_Work order_: Across the whole listing, return each line exactly, with no images included.

====

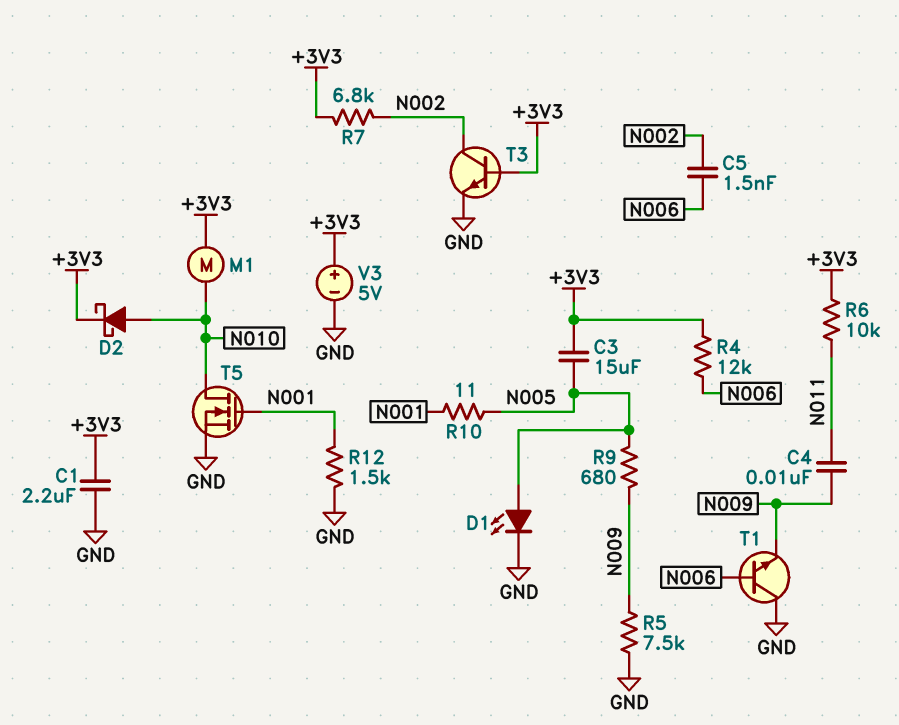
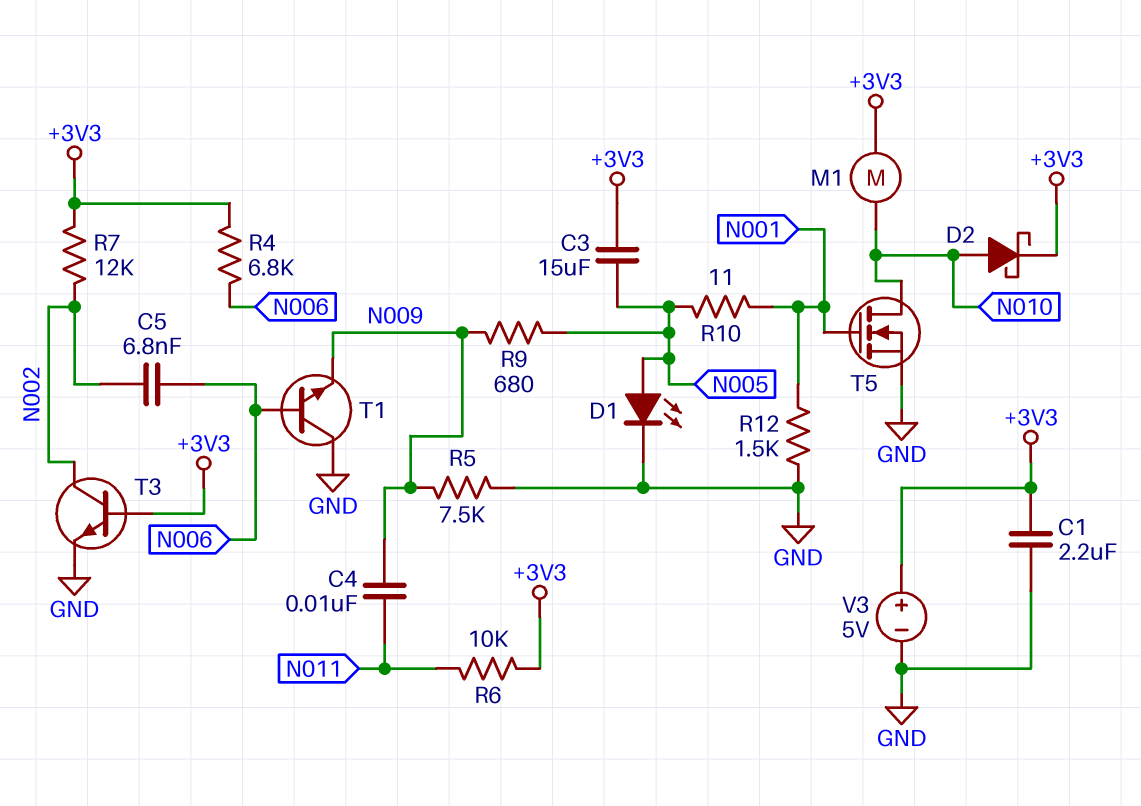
C5: 1.5nF (N002, N006) -> 6.8nF (N002, N006)
R4: 12k (+3V3, N006) -> 6.8k (+3V3, N006)
R7: 6.8k (+3V3, N002) -> 12k (+3V3, N002)

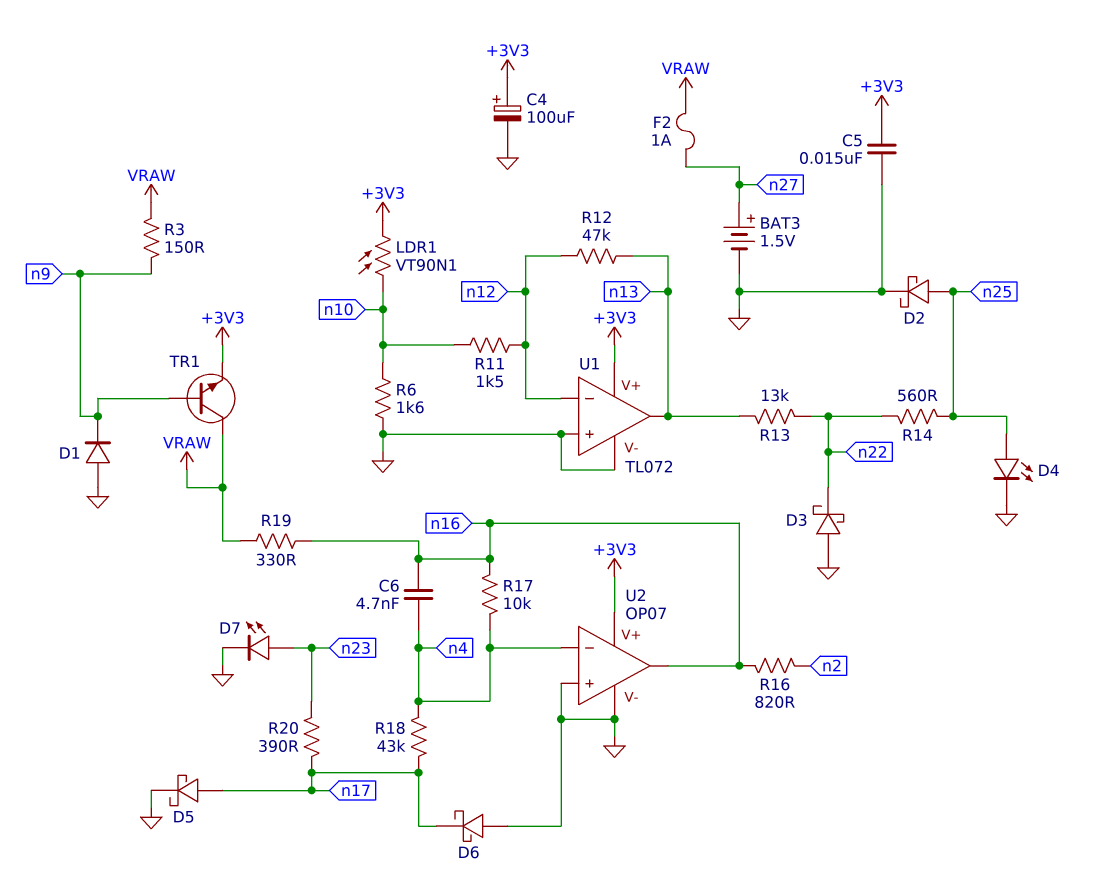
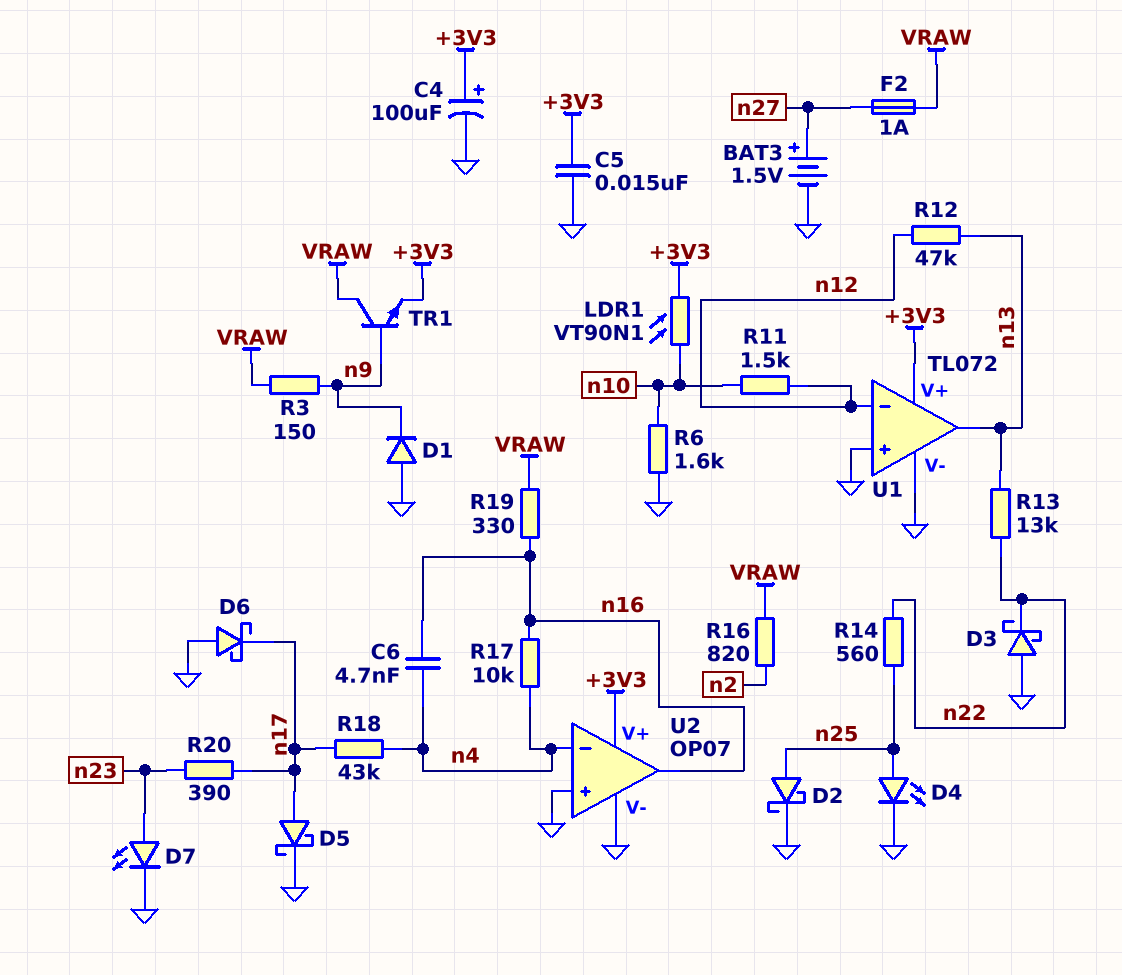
R16: 820 (n2, n16) -> 820 (VRAW, n2)

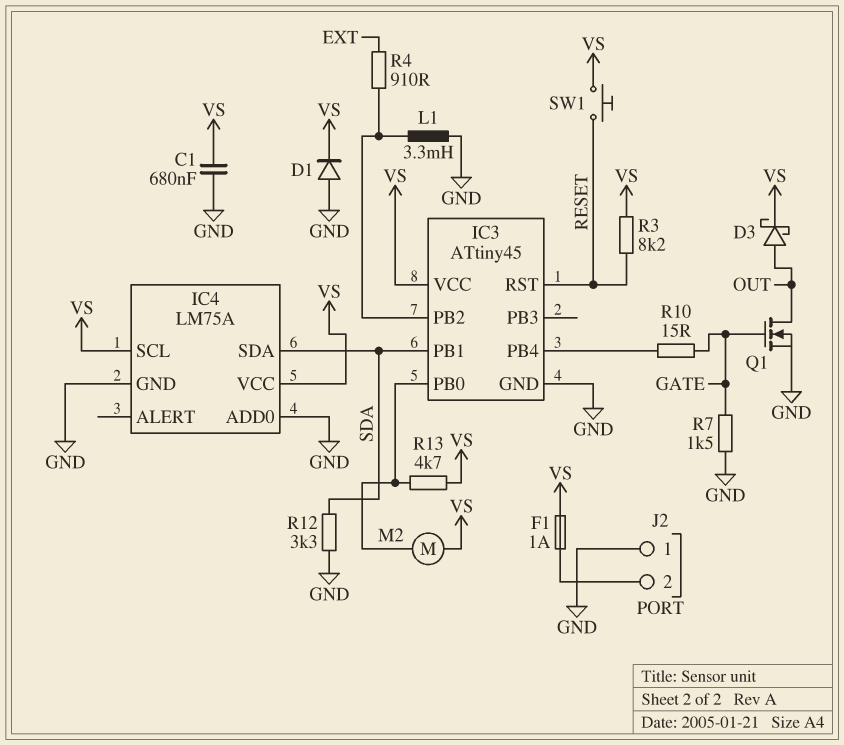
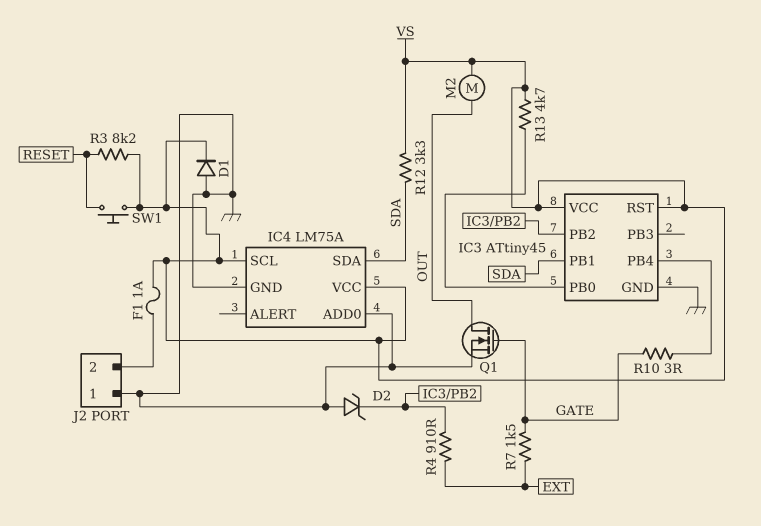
C1: 680nF (GND, VS) -> none
D2: none -> zener (A GND, K IC3/PB2)
D3: schottky (A OUT, K VS) -> none
IC3 pin RST: RESET -> VS
L1: 3.3mH (GND, IC3/PB2) -> none
M2: motor (IC3/PB0, VS) -> motor (OUT, VS)
R7: 1.5k (GATE, GND) -> 1.5k (EXT, GATE)
R10: 15 (GATE, IC3/PB4) -> 3 (GATE, IC3/PB4)
R12: 3.3k (GND, SDA) -> 3.3k (SDA, VS)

====

_Output below_:
C5: 1.5nF (N002, N006) -> 6.8nF (N002, N006)
R4: 12k (+3V3, N006) -> 6.8k (+3V3, N006)
R7: 6.8k (+3V3, N002) -> 12k (+3V3, N002)

R16: 820 (n2, n16) -> 820 (VRAW, n2)

C1: 680nF (GND, VS) -> none
D2: none -> zener (A GND, K IC3/PB2)
D3: schottky (A OUT, K VS) -> none
IC3 pin RST: RESET -> VS
L1: 3.3mH (GND, IC3/PB2) -> none
M2: motor (IC3/PB0, VS) -> motor (OUT, VS)
R7: 1.5k (GATE, GND) -> 1.5k (EXT, GATE)
R10: 15 (GATE, IC3/PB4) -> 3 (GATE, IC3/PB4)
R12: 3.3k (GND, SDA) -> 3.3k (SDA, VS)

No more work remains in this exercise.